§ **Saved data entries**

****************

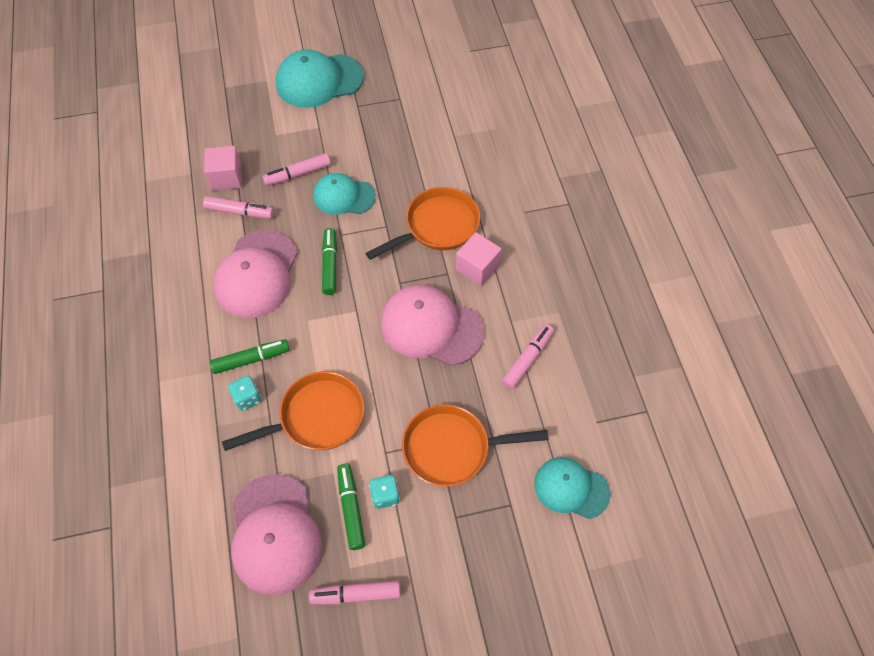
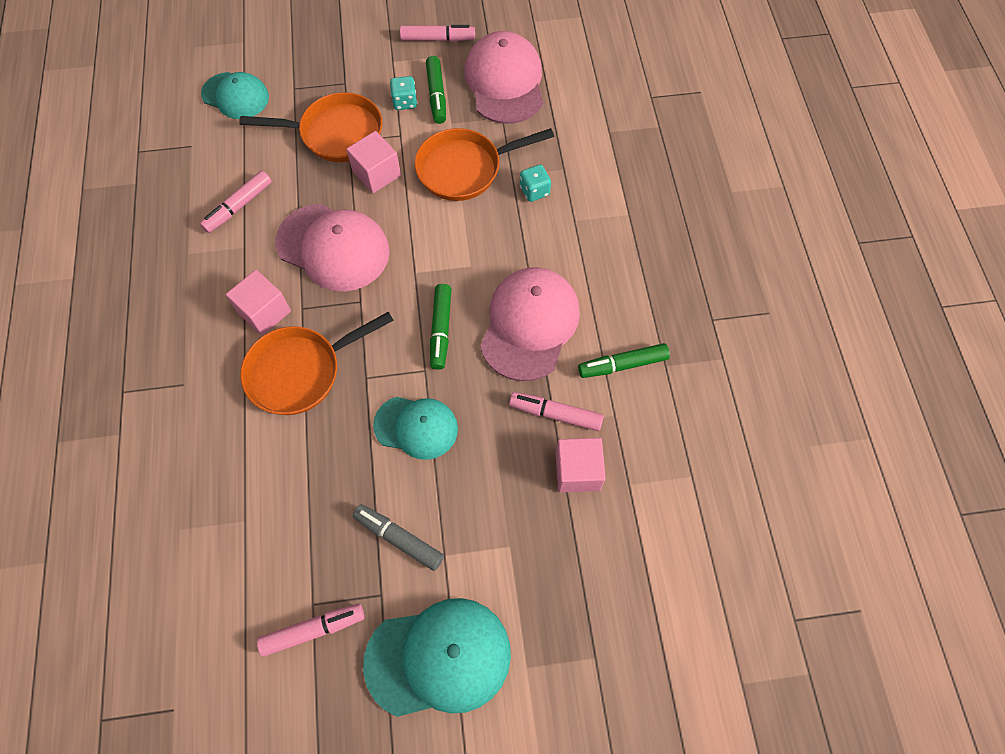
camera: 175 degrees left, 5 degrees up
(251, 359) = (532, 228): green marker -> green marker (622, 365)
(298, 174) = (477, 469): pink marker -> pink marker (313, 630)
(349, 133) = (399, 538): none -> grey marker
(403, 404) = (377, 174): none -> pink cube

****************

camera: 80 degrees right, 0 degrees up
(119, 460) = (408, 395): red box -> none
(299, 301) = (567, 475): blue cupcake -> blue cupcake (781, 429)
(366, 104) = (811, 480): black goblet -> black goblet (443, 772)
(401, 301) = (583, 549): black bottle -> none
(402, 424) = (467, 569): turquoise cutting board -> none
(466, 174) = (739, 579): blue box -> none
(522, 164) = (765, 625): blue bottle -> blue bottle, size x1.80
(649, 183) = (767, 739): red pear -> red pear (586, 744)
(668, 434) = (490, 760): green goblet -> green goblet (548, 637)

****************

§ **What is required**
Could you set down, word for word, only the lines above from the line with "camera: 80 degrees right, 0 degrees up" to the line with "(466, 174) = (739, 579): blue box -> none", including both?

§ **Output for this exercise**
camera: 80 degrees right, 0 degrees up
(119, 460) = (408, 395): red box -> none
(299, 301) = (567, 475): blue cupcake -> blue cupcake (781, 429)
(366, 104) = (811, 480): black goblet -> black goblet (443, 772)
(401, 301) = (583, 549): black bottle -> none
(402, 424) = (467, 569): turquoise cutting board -> none
(466, 174) = (739, 579): blue box -> none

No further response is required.